• Work instruction:
In the data below, which lines hold the word "cyan"? Copy them.

• Data for this task:
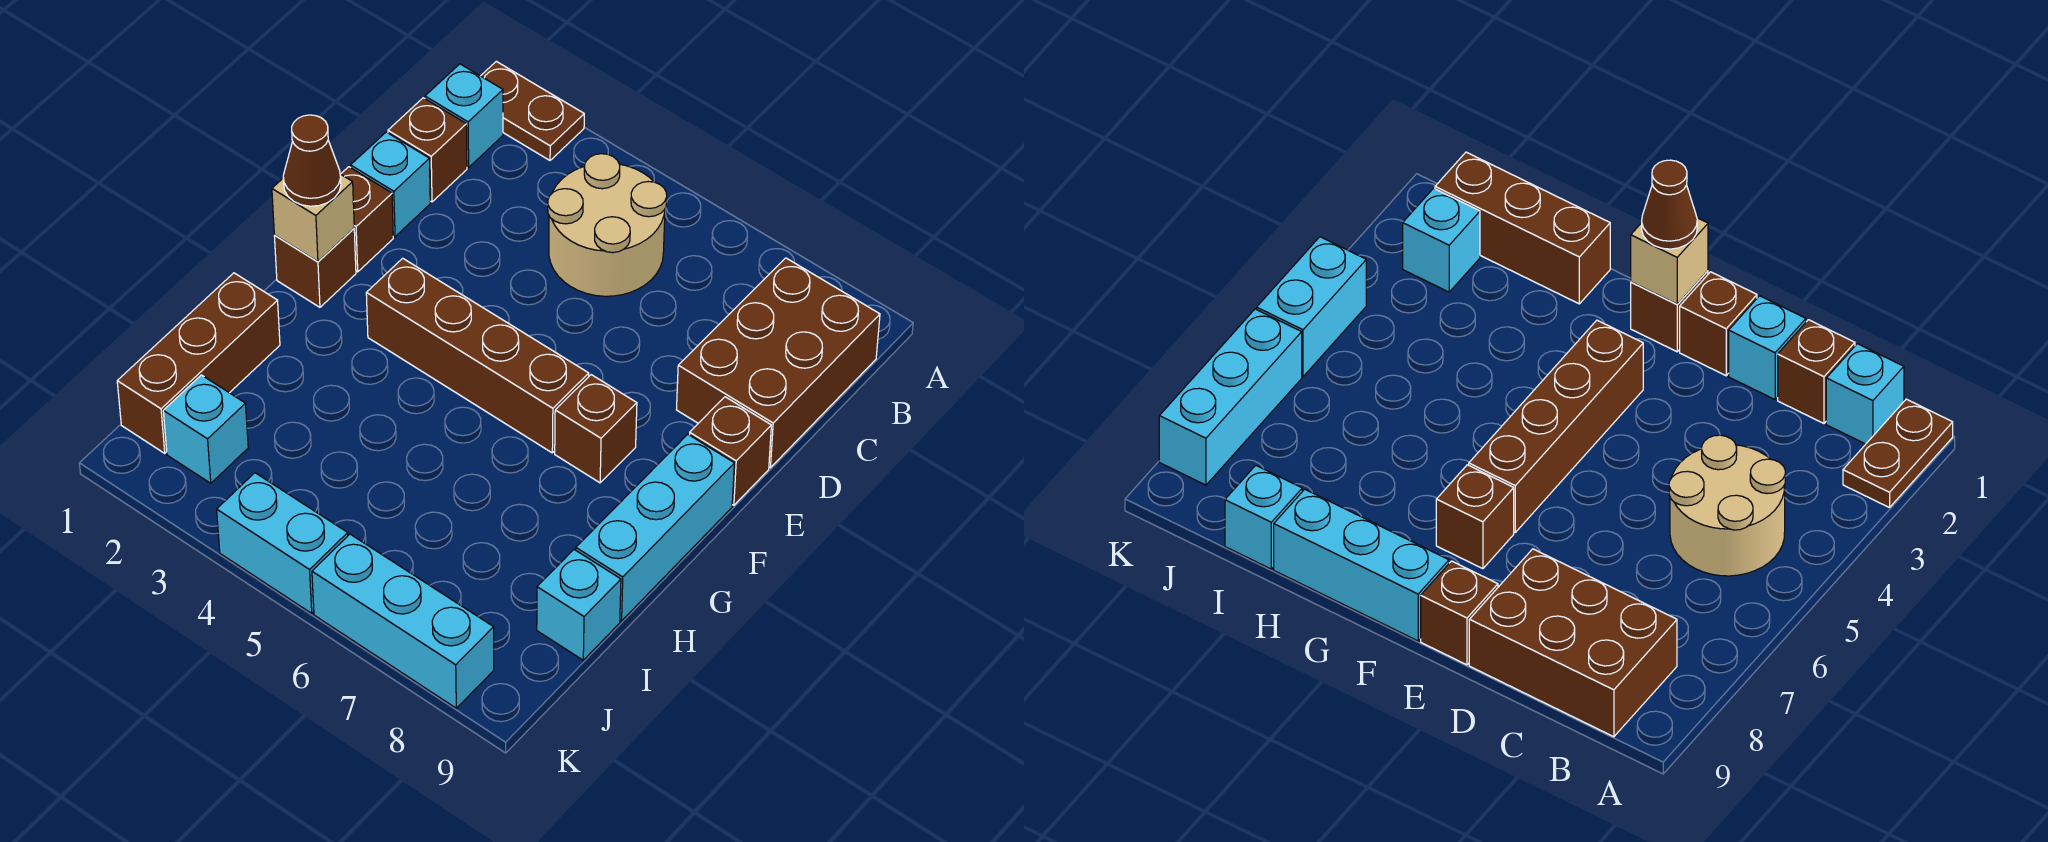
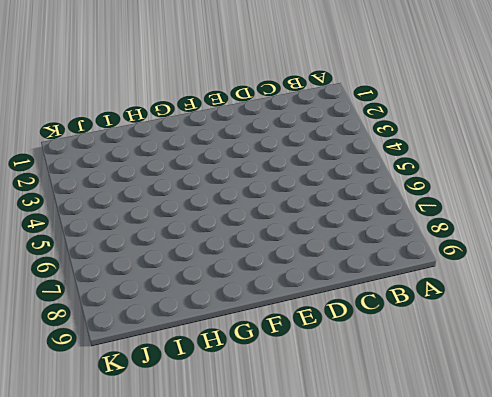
none -> brown plate A1:A2 level 1
none -> cyan brick B1 level 1
none -> tan round brick B4:C5 level 1

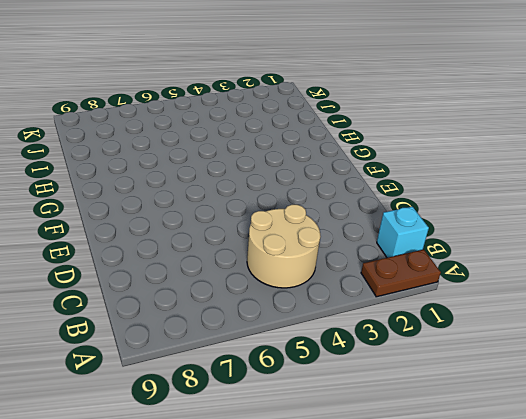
none -> brown brick B8:D9 level 1
none -> brown brick C1 level 1
none -> cyan brick D1 level 1

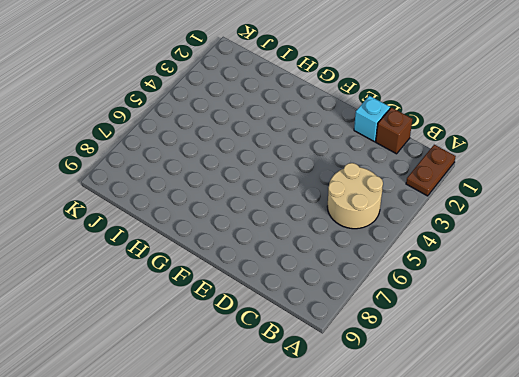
none -> cyan brick B1 level 1
none -> brown brick B8:D9 level 1
none -> brown brick E1 level 1

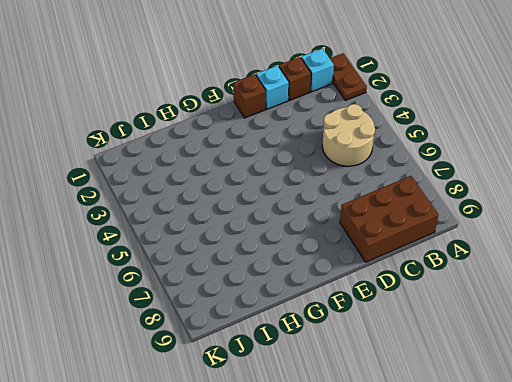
none -> brown brick E9 level 1
none -> brown brick F1 level 1
none -> brown brick F3:F6 level 1

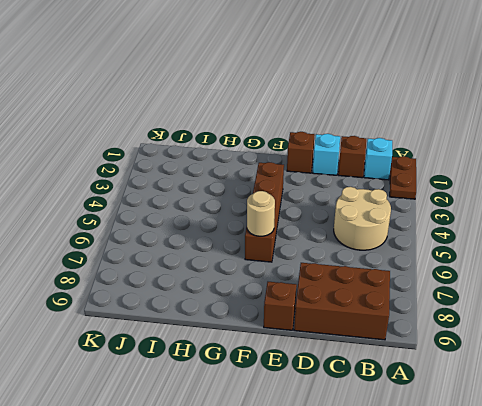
tan round brick F6 level 2 -> none
none -> brown brick F1 level 1
none -> brown brick F7 level 1
none -> cyan brick F9:H9 level 1

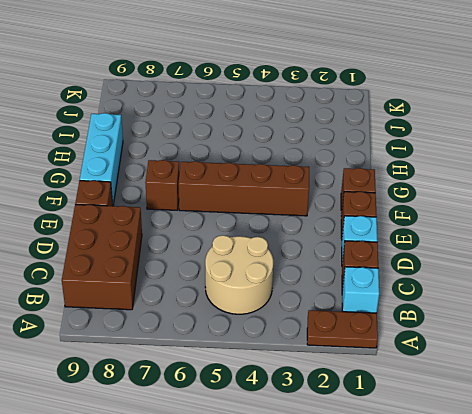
none -> brown brick H1:J1 level 1
none -> cyan brick I9 level 1
none -> cyan brick J2 level 1

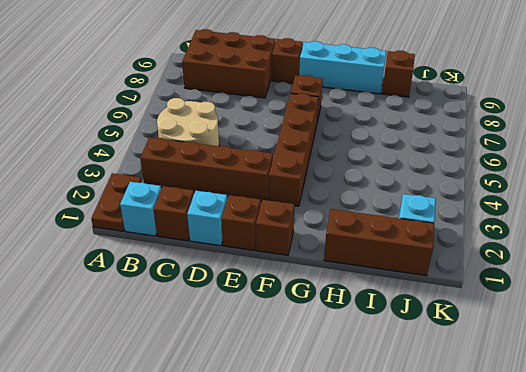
brown brick B3:E3 level 1 -> none
brown brick I9 level 1 -> cyan brick I9 level 1
none -> cyan brick K4:K5 level 1
none -> cyan brick K6:K8 level 1
none -> tan brick F1 level 2

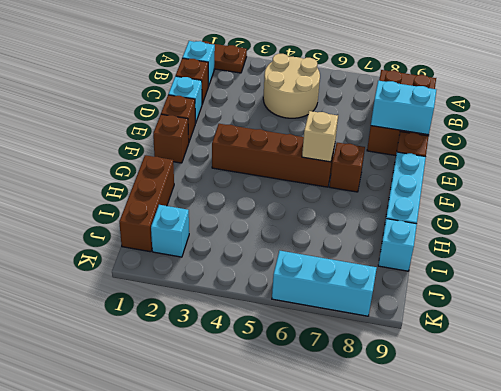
cyan brick D8:D9 level 2 -> cyan brick K4:K5 level 1
tan brick F6 level 2 -> tan brick F1 level 2
none -> brown cone F1 level 3

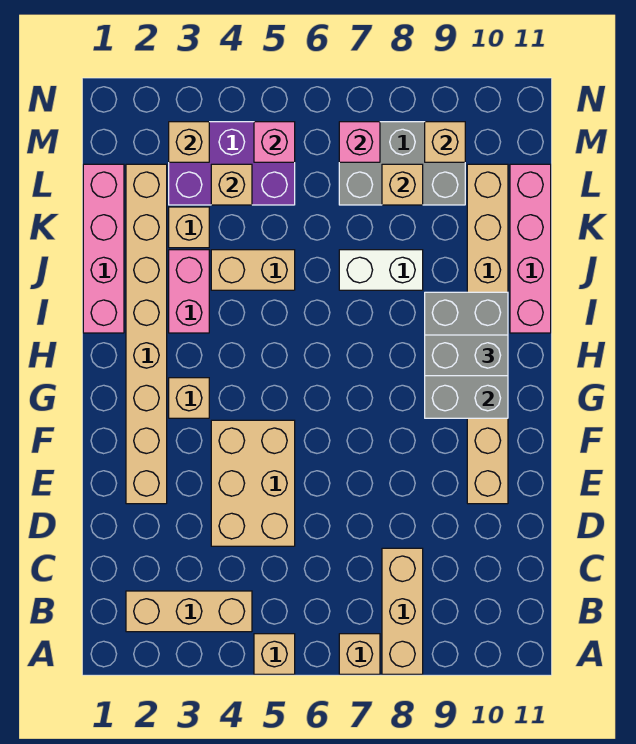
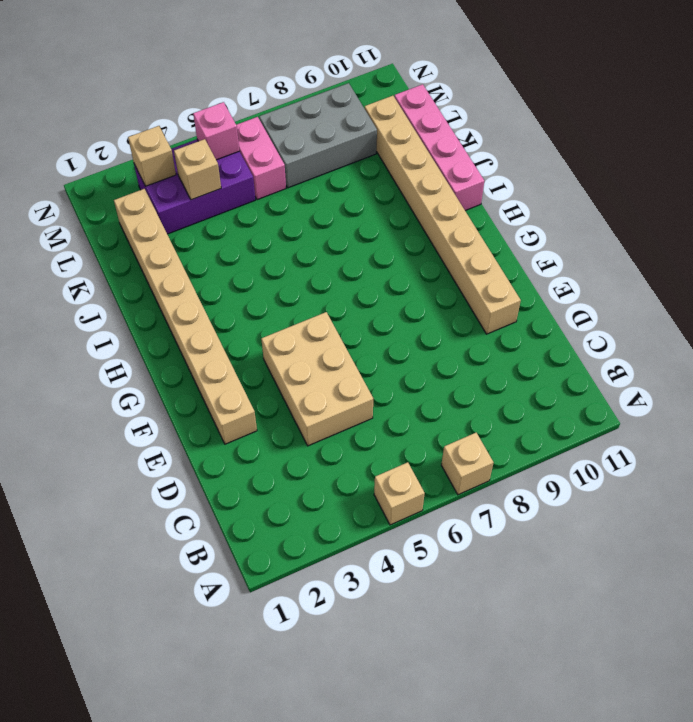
pink brick L6:M6 level 1 -> pink brick I3:J3 level 1
none -> tan brick A8:C8 level 1
none -> tan brick B2:B4 level 1
none -> tan brick G3 level 1

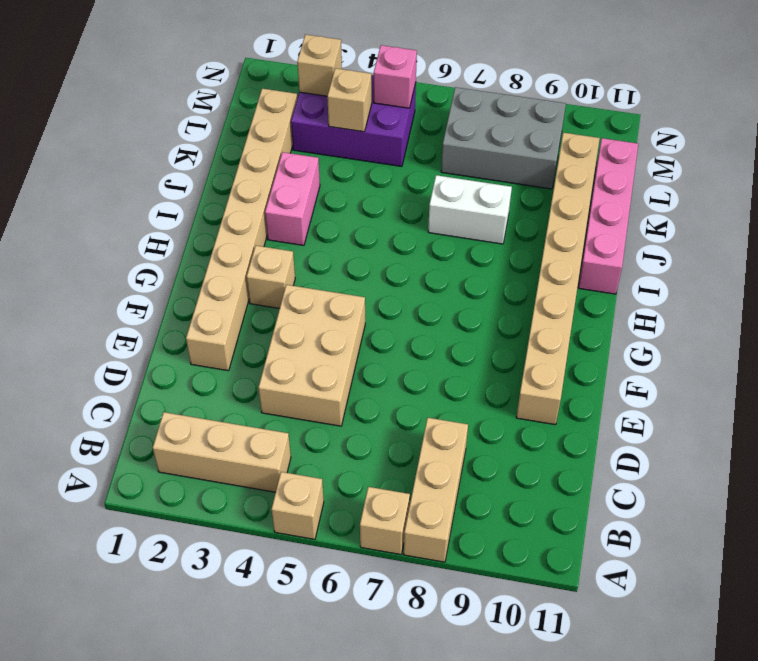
none -> pink brick I1:L1 level 1
none -> tan brick J4:J5 level 1
none -> tan brick K3 level 1

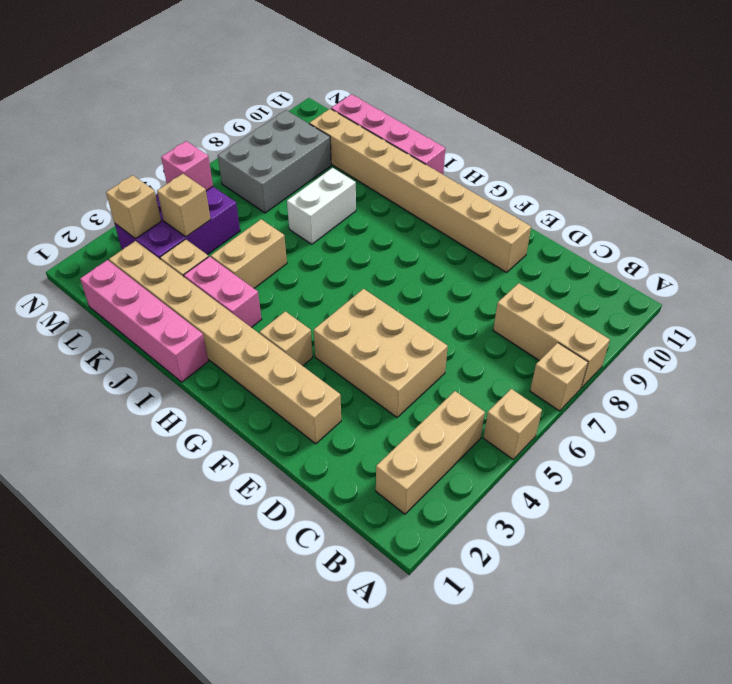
none -> grey brick G9:I10 level 2
none -> tan brick L8 level 2
none -> pink brick M7 level 2

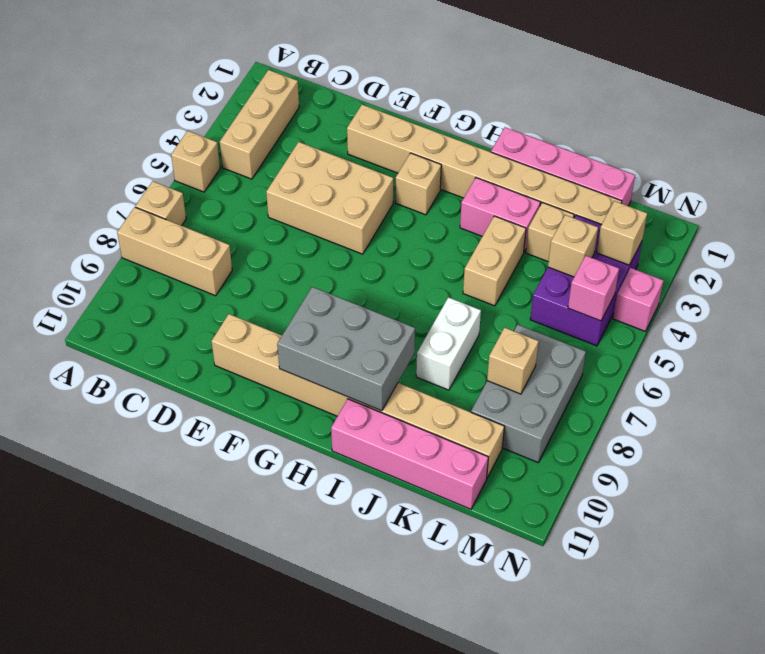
pink brick N4 level 1 -> pink brick M7 level 2
none -> tan brick M9 level 2
none -> grey brick H9:H10 level 3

• Answer to this problem:
none -> cyan brick B1 level 1
none -> cyan brick D1 level 1
none -> cyan brick B1 level 1
none -> cyan brick F9:H9 level 1
none -> cyan brick I9 level 1
none -> cyan brick J2 level 1
brown brick I9 level 1 -> cyan brick I9 level 1
none -> cyan brick K4:K5 level 1
none -> cyan brick K6:K8 level 1
cyan brick D8:D9 level 2 -> cyan brick K4:K5 level 1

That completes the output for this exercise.